━━━━━ RECORD SET

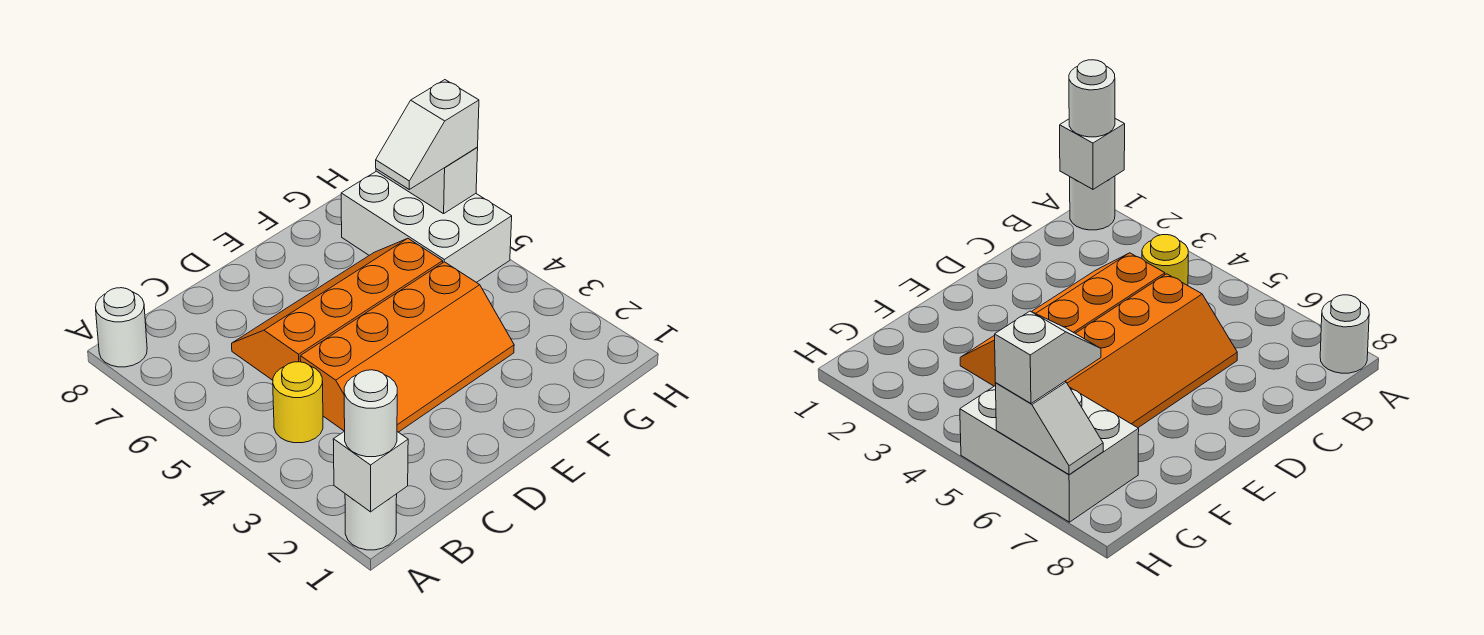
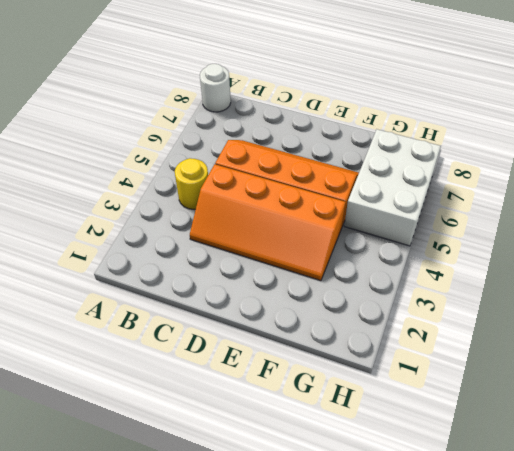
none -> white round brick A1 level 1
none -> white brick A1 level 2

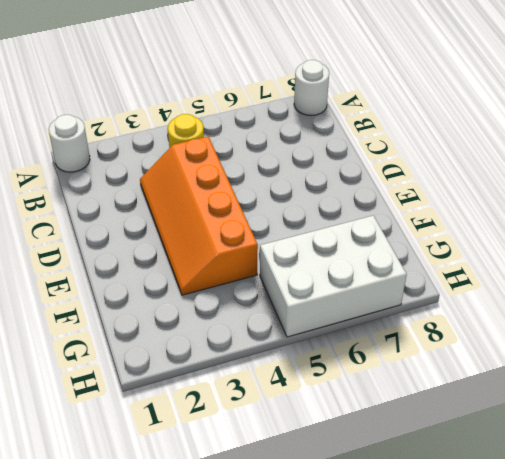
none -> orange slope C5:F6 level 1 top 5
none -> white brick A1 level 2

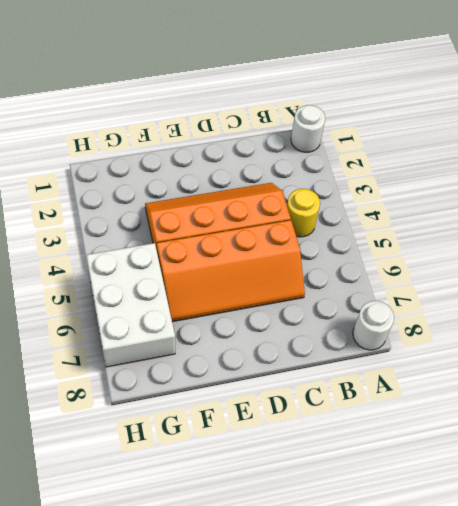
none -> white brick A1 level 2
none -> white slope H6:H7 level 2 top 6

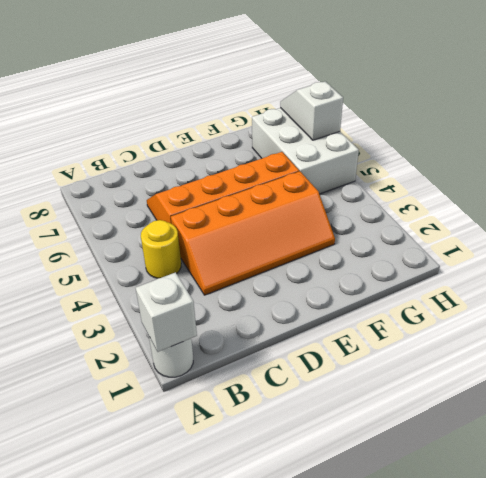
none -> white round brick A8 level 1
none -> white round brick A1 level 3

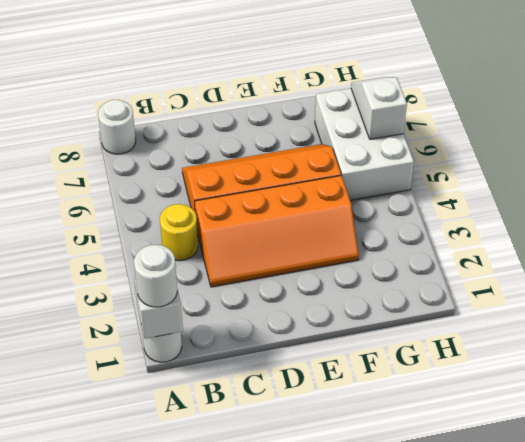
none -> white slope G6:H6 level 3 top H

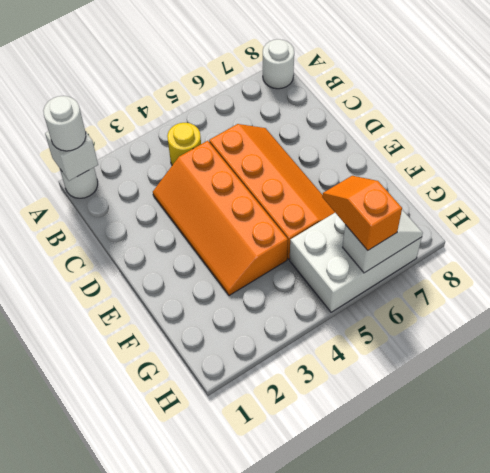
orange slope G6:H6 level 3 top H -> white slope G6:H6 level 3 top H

━━━━━━━━━━

◆ **REQUIRED ACTION**
Above are the records; reproduce them exactly and leave out the pictures.

◆ **RESPONSE BOX**
none -> white round brick A1 level 1
none -> white brick A1 level 2

none -> orange slope C5:F6 level 1 top 5
none -> white brick A1 level 2

none -> white brick A1 level 2
none -> white slope H6:H7 level 2 top 6

none -> white round brick A8 level 1
none -> white round brick A1 level 3

none -> white slope G6:H6 level 3 top H

orange slope G6:H6 level 3 top H -> white slope G6:H6 level 3 top H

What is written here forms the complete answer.